Exercise materials.
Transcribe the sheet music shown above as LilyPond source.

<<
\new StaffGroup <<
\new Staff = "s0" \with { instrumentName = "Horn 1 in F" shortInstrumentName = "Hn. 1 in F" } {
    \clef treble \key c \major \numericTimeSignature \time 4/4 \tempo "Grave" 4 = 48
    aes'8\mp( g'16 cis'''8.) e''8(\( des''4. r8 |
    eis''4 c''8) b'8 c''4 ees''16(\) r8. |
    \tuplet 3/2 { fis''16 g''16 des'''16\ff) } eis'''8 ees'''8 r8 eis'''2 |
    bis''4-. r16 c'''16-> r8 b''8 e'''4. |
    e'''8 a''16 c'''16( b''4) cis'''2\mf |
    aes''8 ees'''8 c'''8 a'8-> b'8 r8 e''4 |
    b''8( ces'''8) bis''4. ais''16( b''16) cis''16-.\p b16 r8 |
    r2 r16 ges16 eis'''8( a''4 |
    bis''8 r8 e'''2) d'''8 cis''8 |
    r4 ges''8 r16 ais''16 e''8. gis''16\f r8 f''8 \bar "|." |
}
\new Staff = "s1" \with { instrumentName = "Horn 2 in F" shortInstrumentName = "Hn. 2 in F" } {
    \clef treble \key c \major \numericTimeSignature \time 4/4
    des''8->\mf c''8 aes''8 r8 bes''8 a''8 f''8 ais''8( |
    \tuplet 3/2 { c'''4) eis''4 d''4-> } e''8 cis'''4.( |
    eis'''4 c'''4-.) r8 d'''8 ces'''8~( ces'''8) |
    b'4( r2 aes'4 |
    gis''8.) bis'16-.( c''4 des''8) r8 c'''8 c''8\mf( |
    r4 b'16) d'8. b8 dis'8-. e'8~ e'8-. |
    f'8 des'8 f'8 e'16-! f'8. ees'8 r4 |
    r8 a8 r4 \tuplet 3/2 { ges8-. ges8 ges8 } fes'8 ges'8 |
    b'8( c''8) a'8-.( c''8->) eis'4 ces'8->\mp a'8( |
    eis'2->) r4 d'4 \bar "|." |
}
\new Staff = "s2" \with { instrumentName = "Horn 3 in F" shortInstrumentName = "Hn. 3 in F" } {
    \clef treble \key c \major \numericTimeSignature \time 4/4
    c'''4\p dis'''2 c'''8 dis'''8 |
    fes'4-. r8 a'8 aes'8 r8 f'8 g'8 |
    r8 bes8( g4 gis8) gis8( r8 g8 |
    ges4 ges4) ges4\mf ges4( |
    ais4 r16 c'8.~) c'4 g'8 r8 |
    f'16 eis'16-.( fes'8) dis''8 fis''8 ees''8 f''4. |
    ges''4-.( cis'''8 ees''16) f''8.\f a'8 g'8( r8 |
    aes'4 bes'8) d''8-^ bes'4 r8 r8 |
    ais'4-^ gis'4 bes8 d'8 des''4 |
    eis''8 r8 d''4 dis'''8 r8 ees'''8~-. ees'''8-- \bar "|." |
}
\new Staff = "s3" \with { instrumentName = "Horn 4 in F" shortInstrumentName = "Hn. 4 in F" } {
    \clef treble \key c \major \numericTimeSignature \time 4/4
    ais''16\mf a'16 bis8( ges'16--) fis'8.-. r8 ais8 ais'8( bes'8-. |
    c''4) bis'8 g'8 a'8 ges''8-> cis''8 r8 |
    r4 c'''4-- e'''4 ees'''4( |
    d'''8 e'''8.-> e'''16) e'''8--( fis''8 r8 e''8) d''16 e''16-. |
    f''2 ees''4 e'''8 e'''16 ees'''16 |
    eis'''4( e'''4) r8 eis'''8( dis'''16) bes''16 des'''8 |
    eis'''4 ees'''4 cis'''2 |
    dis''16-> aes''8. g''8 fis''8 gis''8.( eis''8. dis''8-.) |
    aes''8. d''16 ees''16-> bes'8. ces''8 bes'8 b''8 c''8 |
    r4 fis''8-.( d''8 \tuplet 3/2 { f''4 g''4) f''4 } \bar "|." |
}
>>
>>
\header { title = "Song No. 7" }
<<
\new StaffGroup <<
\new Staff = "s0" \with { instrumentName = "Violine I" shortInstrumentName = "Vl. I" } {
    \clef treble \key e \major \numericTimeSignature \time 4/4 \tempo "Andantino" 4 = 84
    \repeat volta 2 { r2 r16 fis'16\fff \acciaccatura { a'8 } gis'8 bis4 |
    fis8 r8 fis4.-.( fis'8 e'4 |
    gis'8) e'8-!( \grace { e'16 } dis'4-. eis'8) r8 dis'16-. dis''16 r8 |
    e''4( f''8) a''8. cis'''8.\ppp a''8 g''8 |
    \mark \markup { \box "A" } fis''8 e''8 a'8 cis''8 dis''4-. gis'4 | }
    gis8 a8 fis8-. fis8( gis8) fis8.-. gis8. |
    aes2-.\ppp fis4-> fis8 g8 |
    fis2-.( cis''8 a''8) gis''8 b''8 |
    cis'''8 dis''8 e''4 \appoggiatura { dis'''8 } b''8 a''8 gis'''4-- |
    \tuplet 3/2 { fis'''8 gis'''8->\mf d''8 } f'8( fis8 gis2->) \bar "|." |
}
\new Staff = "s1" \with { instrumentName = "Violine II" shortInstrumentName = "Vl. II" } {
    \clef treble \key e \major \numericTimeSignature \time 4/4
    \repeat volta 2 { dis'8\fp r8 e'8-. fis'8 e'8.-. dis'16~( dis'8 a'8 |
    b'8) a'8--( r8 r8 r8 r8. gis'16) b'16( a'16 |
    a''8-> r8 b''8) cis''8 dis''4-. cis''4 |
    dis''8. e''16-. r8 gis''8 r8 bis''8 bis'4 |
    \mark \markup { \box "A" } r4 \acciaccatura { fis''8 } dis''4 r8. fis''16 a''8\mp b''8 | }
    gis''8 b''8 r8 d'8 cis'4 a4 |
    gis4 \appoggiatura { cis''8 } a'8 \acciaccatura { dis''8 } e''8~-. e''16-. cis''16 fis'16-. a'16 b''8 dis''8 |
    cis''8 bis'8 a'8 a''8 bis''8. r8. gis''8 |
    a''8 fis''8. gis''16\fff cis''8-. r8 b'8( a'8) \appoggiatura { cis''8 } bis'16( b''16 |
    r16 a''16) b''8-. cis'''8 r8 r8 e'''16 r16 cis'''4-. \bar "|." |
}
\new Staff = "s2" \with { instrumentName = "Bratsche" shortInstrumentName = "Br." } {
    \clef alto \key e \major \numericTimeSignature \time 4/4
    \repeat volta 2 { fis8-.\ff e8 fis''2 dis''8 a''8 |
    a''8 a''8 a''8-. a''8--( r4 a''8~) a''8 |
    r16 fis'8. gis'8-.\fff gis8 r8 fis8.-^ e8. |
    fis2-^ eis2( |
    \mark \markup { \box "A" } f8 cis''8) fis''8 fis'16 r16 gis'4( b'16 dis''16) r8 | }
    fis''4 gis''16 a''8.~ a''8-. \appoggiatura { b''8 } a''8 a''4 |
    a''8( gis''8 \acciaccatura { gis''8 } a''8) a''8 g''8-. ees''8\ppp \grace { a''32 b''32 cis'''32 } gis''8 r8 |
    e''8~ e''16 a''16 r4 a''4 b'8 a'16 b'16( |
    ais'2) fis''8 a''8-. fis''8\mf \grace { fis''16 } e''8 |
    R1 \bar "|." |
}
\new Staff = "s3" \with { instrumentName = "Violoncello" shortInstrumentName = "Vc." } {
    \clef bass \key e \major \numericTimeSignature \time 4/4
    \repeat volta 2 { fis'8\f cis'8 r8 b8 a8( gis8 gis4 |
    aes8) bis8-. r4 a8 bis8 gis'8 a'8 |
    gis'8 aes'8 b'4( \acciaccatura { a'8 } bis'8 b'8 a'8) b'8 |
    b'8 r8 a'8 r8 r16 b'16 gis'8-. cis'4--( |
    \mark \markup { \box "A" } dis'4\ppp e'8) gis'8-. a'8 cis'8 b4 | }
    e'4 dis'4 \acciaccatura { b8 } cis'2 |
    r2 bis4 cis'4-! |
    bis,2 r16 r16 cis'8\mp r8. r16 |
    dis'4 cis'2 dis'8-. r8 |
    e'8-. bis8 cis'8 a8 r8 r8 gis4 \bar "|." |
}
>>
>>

What this task involves. Locate every line in the data above that contains the string "grace" with matching case, and copy each of those lines.

Solution to this exercise.
    gis'8) e'8-!( \grace { e'16 } dis'4-. eis'8) r8 dis'16-. dis''16 r8 |
    a''8( gis''8 \acciaccatura { gis''8 } a''8) a''8 g''8-. ees''8\ppp \grace { a''32 b''32 cis'''32 } gis''8 r8 |
    ais'2) fis''8 a''8-. fis''8\mf \grace { fis''16 } e''8 |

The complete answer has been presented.